─── Records supplied ───
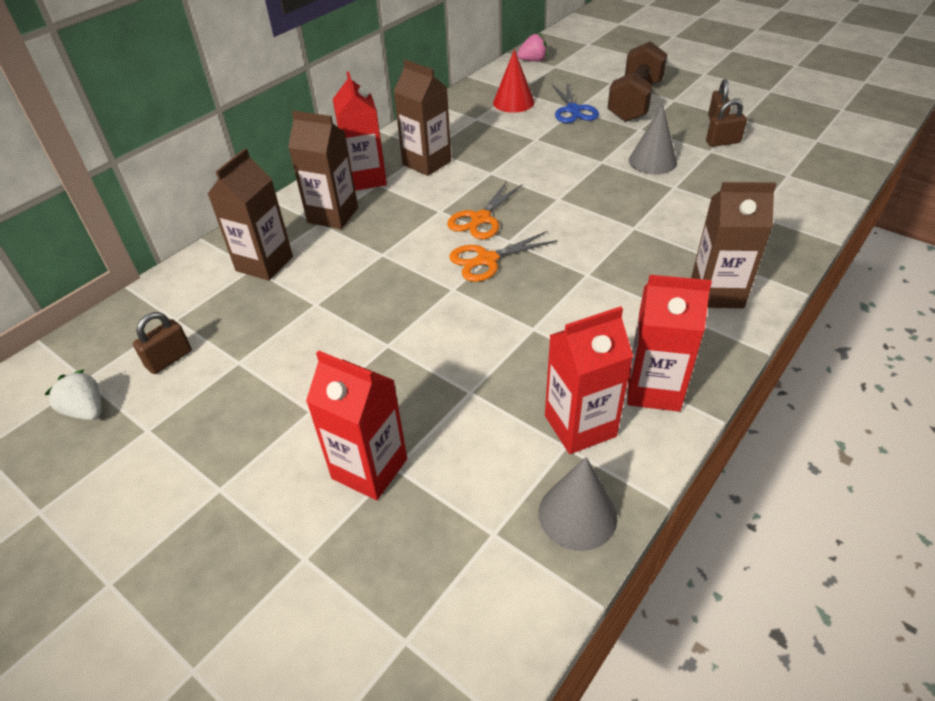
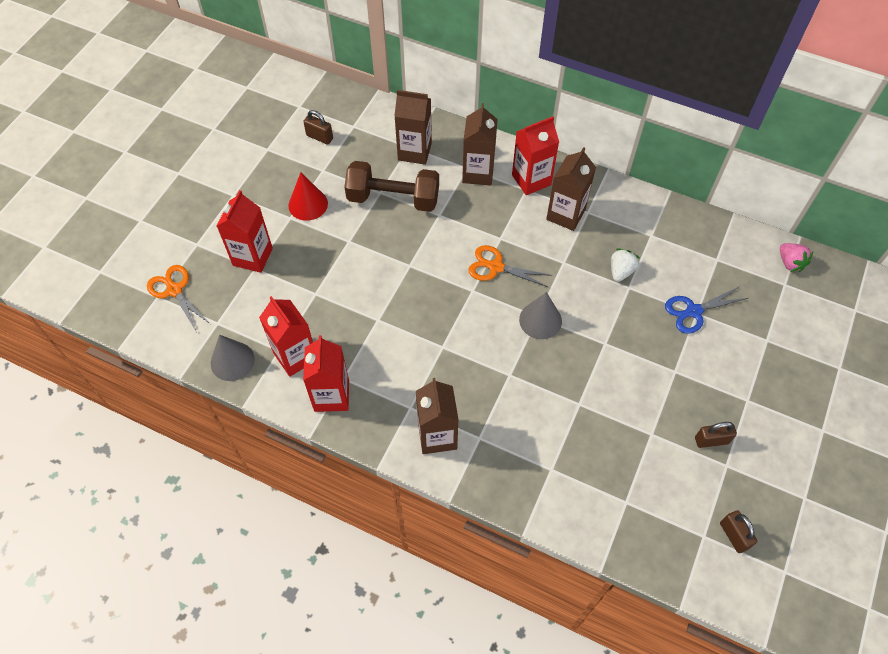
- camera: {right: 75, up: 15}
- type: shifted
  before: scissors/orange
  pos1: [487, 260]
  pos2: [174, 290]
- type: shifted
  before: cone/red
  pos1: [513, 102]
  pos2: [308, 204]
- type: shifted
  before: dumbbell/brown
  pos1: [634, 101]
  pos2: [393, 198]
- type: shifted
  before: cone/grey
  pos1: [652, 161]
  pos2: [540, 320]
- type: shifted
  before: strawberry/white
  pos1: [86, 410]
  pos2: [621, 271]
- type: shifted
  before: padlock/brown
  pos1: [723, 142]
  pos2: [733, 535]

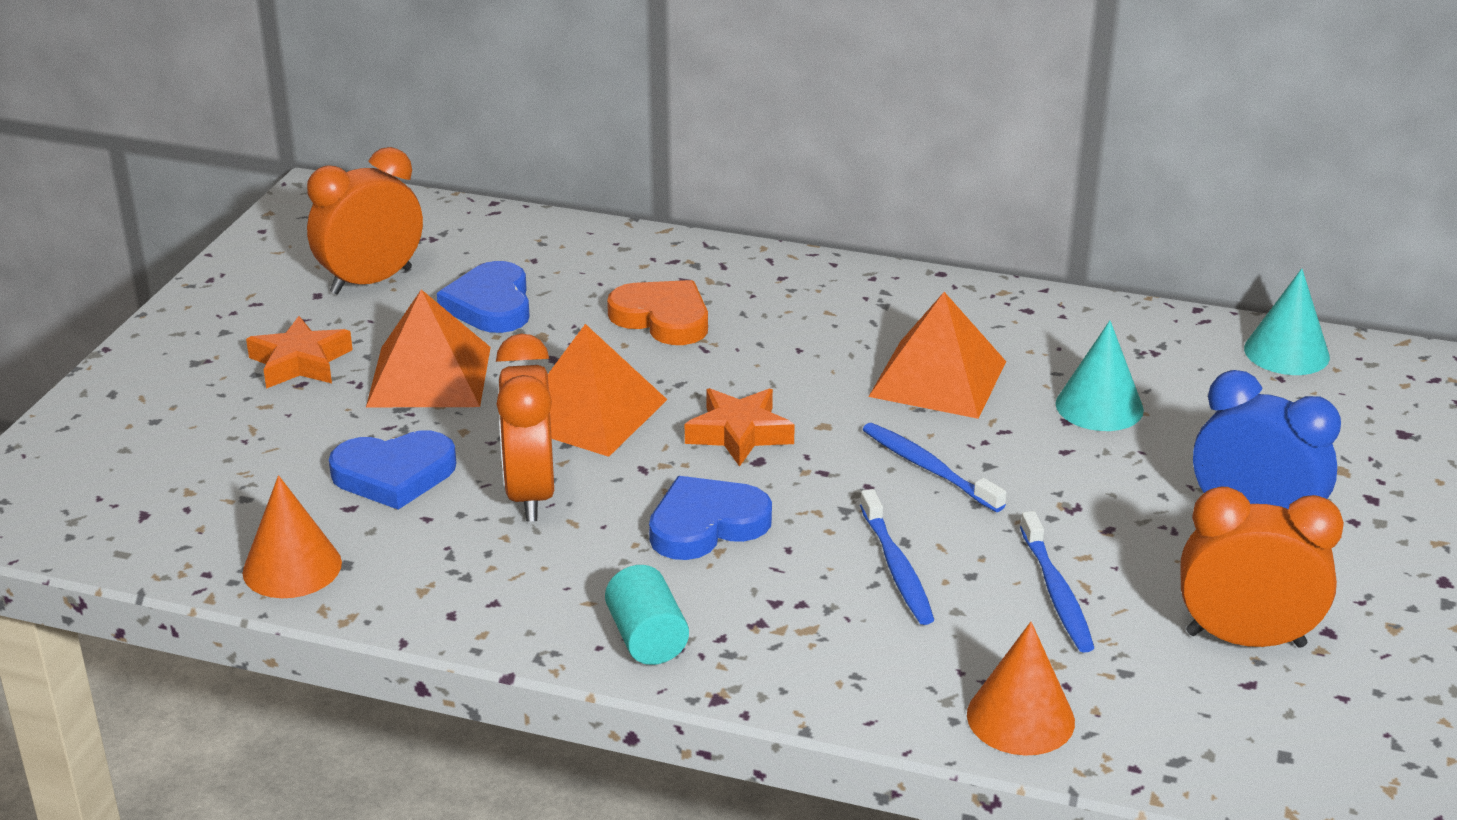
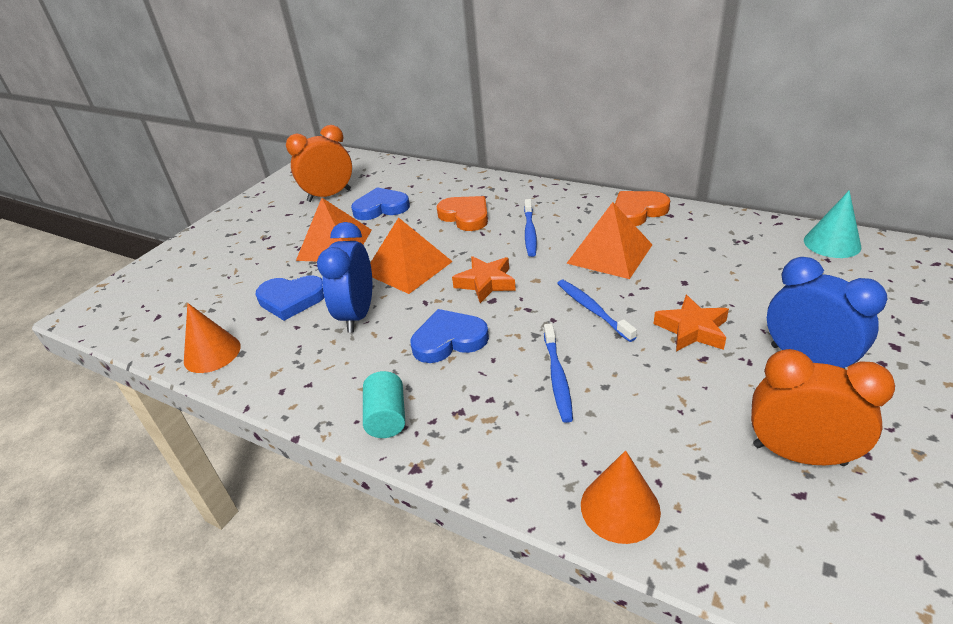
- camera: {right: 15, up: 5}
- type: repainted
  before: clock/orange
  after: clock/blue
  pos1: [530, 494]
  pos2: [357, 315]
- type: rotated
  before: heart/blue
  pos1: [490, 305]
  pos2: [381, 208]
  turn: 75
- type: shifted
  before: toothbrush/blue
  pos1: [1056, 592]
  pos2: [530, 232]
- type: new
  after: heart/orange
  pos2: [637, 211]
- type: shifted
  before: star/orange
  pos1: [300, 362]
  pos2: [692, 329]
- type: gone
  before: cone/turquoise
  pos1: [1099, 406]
───
What is needed: Leaving the images behind, set down every entry word for word.

Result of this task:
- camera: {right: 75, up: 15}
- type: shifted
  before: scissors/orange
  pos1: [487, 260]
  pos2: [174, 290]
- type: shifted
  before: cone/red
  pos1: [513, 102]
  pos2: [308, 204]
- type: shifted
  before: dumbbell/brown
  pos1: [634, 101]
  pos2: [393, 198]
- type: shifted
  before: cone/grey
  pos1: [652, 161]
  pos2: [540, 320]
- type: shifted
  before: strawberry/white
  pos1: [86, 410]
  pos2: [621, 271]
- type: shifted
  before: padlock/brown
  pos1: [723, 142]
  pos2: [733, 535]

- camera: {right: 15, up: 5}
- type: repainted
  before: clock/orange
  after: clock/blue
  pos1: [530, 494]
  pos2: [357, 315]
- type: rotated
  before: heart/blue
  pos1: [490, 305]
  pos2: [381, 208]
  turn: 75
- type: shifted
  before: toothbrush/blue
  pos1: [1056, 592]
  pos2: [530, 232]
- type: new
  after: heart/orange
  pos2: [637, 211]
- type: shifted
  before: star/orange
  pos1: [300, 362]
  pos2: [692, 329]
- type: gone
  before: cone/turquoise
  pos1: [1099, 406]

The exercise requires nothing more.